━━━━━ EXCERPTED RECORDS ━━━━━

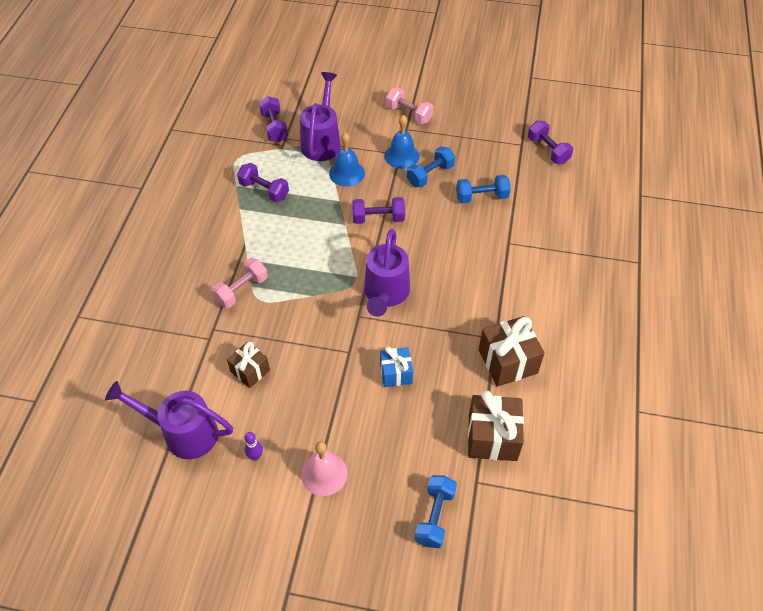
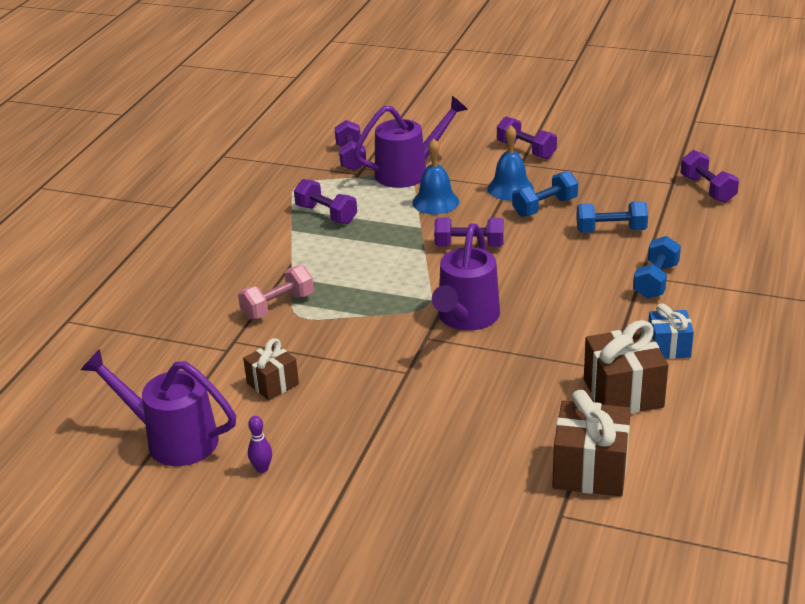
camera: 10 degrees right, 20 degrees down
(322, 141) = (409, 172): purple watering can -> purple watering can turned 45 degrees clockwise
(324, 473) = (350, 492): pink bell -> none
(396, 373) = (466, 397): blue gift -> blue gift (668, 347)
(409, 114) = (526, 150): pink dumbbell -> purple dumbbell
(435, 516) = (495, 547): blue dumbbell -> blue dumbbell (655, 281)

━━━━━

WORK REQUIRED: What lines of the preceding data include the string "degrees"? Pull them out.

EXERCISE RESULT:
camera: 10 degrees right, 20 degrees down
(322, 141) = (409, 172): purple watering can -> purple watering can turned 45 degrees clockwise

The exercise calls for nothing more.